Required work:
Transcribe the data below verbatim from the line with "(127, 190) = (321, 193): orange" to the line with "(330, 258) = (443, 361): none -> grey drum". Include both of those lines.

Material for the task:
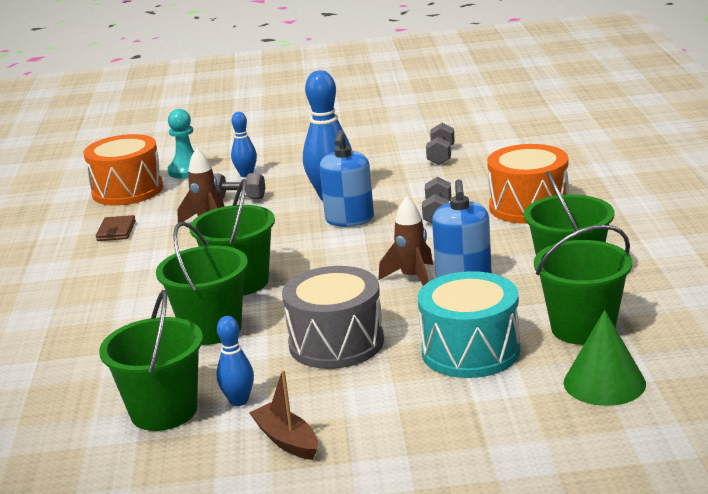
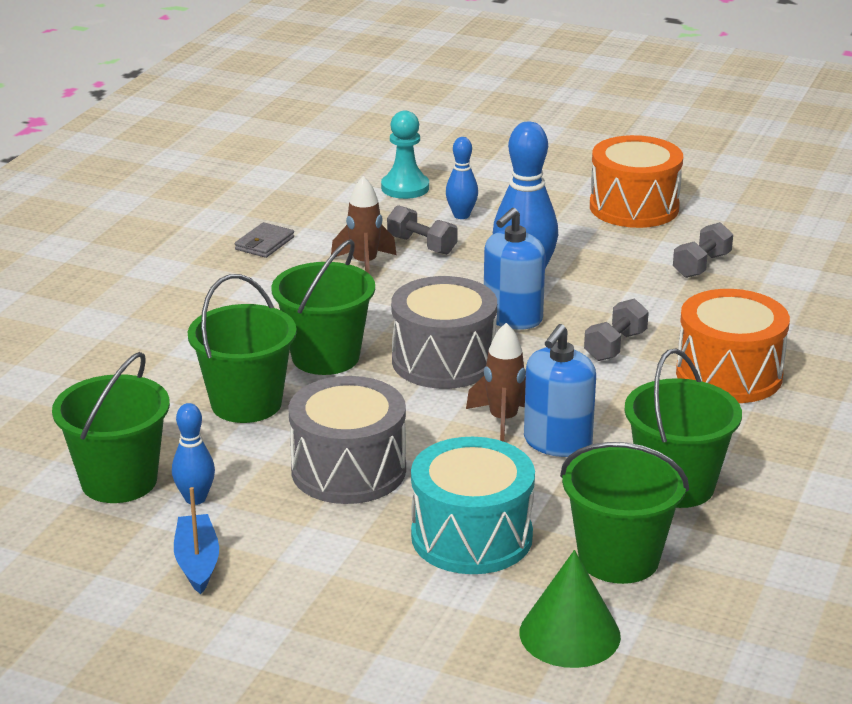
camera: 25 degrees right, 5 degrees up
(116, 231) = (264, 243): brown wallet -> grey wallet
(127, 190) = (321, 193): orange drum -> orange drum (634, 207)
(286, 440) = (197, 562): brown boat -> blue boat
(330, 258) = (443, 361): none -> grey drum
==
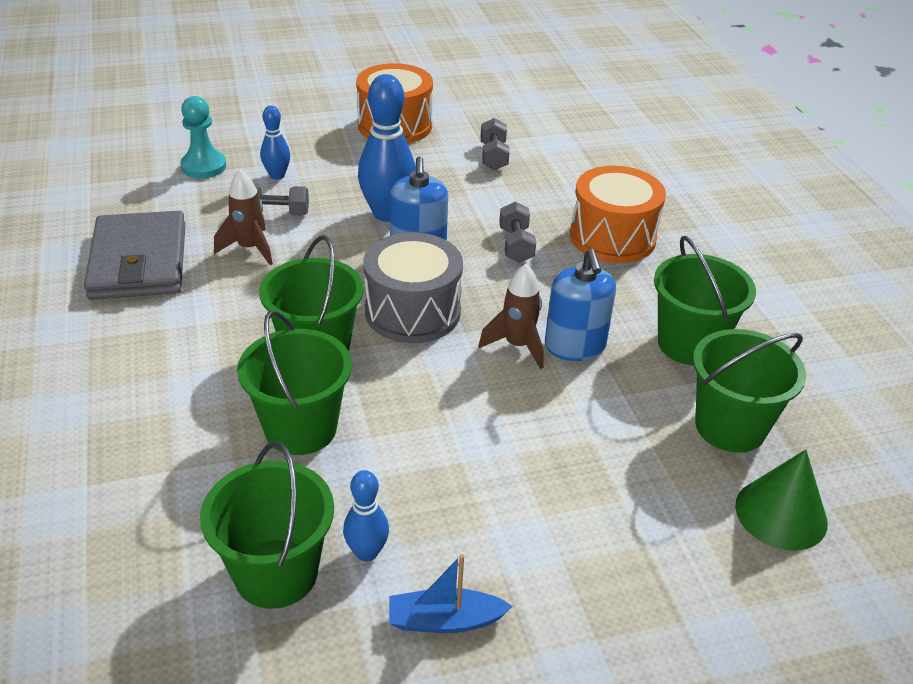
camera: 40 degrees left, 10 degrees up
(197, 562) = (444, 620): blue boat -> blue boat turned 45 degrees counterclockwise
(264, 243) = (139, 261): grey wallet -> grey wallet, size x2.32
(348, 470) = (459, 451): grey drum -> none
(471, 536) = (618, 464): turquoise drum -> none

Solution:
(127, 190) = (321, 193): orange drum -> orange drum (634, 207)
(286, 440) = (197, 562): brown boat -> blue boat
(330, 258) = (443, 361): none -> grey drum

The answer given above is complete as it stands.